Work task:
Reproduce word for word the lines between those holding "IMU2 pin INT: D3 -> D9" and "STEPPER pin IN2: D1 -> D8", inclusive, and nothing else from the data below.
-------- Extracted material --------
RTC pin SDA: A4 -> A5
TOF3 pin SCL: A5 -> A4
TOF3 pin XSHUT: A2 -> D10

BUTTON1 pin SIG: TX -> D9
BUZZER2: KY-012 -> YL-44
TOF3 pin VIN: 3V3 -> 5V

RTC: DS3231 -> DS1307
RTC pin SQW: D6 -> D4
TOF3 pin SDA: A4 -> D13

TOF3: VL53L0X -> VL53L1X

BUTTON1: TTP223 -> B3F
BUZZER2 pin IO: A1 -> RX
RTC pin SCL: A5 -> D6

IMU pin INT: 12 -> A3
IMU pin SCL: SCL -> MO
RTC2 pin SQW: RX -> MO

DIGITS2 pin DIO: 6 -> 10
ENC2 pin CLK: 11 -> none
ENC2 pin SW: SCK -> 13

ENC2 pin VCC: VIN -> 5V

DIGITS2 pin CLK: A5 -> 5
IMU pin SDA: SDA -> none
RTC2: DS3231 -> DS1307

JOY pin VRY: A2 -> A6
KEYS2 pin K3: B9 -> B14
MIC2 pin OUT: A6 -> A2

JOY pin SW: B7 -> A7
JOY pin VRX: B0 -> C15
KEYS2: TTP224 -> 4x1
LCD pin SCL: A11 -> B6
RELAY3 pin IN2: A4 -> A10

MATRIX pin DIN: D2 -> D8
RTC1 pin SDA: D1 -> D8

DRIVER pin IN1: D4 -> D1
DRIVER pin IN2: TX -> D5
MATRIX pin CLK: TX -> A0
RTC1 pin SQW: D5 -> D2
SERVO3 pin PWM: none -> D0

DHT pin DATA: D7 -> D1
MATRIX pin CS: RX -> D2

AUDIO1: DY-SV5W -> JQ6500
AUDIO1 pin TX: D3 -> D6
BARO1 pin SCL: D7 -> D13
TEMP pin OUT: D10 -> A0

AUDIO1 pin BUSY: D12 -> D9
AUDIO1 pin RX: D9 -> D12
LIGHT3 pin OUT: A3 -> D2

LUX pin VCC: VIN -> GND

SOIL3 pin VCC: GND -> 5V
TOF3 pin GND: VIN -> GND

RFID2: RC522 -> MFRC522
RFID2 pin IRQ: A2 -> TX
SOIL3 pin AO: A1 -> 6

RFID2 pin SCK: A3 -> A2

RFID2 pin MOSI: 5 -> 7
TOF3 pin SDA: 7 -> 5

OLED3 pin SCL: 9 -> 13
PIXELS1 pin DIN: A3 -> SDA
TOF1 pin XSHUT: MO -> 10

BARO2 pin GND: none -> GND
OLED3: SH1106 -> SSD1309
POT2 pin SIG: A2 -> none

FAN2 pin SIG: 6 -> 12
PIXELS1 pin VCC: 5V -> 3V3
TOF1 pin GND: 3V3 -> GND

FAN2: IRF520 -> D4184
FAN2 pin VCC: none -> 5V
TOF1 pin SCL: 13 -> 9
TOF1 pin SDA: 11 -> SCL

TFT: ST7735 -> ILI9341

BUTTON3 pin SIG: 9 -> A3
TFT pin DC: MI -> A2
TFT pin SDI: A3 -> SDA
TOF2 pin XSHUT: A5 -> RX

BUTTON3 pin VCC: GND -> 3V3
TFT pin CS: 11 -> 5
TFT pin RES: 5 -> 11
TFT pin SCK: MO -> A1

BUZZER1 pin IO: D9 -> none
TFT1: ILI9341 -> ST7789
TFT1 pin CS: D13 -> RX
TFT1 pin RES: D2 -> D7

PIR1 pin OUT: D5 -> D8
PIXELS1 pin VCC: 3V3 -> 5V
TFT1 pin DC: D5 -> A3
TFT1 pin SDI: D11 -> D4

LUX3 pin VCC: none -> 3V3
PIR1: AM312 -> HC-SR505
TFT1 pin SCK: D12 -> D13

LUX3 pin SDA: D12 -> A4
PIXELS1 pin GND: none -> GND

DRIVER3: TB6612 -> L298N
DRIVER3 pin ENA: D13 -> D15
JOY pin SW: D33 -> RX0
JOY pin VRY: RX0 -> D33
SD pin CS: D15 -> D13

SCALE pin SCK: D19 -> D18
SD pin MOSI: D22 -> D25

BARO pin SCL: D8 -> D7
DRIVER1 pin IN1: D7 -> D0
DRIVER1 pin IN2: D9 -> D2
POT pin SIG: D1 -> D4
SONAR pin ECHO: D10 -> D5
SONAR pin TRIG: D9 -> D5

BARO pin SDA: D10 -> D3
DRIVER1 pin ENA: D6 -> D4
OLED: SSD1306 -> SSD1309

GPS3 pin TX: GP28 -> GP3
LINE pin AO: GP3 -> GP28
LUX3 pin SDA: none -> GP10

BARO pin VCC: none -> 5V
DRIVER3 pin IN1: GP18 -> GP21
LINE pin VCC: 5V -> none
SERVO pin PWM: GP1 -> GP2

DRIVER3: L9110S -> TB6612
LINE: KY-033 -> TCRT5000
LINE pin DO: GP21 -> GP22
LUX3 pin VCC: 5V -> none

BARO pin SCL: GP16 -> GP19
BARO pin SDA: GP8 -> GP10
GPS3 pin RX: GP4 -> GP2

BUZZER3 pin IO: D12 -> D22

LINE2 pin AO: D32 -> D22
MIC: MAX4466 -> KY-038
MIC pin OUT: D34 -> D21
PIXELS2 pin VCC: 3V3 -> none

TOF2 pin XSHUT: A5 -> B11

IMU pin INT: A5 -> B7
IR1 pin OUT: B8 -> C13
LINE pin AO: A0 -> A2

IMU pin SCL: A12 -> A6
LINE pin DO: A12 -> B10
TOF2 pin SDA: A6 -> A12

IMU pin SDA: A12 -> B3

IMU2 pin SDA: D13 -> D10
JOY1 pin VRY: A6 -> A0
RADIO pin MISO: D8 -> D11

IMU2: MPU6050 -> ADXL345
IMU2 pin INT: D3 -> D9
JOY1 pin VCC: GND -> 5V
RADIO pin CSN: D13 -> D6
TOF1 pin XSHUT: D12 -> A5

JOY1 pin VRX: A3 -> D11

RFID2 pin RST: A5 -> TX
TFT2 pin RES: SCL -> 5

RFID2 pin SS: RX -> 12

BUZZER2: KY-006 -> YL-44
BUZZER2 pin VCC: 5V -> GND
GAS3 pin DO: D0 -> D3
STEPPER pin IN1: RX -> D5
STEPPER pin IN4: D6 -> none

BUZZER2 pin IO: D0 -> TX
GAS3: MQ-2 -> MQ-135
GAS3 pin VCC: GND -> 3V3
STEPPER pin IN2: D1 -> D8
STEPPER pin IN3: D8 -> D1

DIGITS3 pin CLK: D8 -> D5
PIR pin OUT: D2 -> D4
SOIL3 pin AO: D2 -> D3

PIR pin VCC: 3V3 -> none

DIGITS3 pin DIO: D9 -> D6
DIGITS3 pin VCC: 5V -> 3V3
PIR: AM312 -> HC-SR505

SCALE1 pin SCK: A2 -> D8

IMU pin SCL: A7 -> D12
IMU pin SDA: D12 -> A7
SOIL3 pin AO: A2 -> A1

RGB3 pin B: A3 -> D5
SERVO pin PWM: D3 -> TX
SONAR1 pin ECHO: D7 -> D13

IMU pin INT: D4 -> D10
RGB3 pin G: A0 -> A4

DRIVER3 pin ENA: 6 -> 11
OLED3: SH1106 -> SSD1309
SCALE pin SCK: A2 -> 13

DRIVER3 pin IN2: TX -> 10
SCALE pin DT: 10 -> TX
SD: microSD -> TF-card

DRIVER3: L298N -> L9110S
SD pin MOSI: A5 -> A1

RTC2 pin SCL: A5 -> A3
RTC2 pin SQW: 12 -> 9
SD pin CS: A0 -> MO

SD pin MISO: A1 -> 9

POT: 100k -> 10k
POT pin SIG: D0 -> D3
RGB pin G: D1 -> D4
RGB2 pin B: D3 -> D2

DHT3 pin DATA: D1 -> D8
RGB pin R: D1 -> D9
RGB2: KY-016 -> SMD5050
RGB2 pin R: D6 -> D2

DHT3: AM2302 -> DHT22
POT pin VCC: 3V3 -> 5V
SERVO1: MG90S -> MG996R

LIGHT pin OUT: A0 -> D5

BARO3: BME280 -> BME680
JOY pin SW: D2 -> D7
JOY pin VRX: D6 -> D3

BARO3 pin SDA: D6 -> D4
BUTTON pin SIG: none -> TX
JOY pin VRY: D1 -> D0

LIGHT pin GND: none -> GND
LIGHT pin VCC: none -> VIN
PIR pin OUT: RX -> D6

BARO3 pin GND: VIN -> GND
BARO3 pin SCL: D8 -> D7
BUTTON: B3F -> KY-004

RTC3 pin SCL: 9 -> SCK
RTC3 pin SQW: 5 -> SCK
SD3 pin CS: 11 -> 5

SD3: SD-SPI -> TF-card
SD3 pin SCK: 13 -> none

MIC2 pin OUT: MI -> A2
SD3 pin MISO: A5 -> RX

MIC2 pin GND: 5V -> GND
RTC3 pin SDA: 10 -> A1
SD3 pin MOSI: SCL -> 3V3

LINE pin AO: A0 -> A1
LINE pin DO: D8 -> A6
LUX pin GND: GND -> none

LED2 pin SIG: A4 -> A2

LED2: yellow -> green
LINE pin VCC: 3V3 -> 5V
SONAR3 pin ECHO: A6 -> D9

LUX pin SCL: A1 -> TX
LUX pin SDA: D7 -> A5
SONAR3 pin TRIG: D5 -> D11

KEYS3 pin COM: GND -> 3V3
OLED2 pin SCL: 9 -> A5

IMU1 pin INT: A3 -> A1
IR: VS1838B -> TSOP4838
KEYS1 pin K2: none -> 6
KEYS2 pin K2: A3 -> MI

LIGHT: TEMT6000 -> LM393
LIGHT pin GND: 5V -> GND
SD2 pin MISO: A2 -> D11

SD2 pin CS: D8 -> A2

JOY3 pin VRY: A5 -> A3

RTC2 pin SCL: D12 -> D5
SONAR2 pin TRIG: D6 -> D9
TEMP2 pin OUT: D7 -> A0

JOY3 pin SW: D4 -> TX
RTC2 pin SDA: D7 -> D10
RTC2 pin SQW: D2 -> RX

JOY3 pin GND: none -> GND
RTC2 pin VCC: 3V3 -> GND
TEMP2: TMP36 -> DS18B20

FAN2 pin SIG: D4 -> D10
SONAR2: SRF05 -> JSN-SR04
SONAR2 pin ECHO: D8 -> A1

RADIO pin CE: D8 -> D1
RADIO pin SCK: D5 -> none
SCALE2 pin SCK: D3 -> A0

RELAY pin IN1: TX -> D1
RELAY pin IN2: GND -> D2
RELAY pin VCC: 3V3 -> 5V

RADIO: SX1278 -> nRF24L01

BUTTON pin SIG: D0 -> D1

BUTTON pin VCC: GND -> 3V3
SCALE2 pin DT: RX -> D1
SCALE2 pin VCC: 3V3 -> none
--------
Exercise solution:
IMU2 pin INT: D3 -> D9
JOY1 pin VCC: GND -> 5V
RADIO pin CSN: D13 -> D6
TOF1 pin XSHUT: D12 -> A5

JOY1 pin VRX: A3 -> D11

RFID2 pin RST: A5 -> TX
TFT2 pin RES: SCL -> 5

RFID2 pin SS: RX -> 12

BUZZER2: KY-006 -> YL-44
BUZZER2 pin VCC: 5V -> GND
GAS3 pin DO: D0 -> D3
STEPPER pin IN1: RX -> D5
STEPPER pin IN4: D6 -> none

BUZZER2 pin IO: D0 -> TX
GAS3: MQ-2 -> MQ-135
GAS3 pin VCC: GND -> 3V3
STEPPER pin IN2: D1 -> D8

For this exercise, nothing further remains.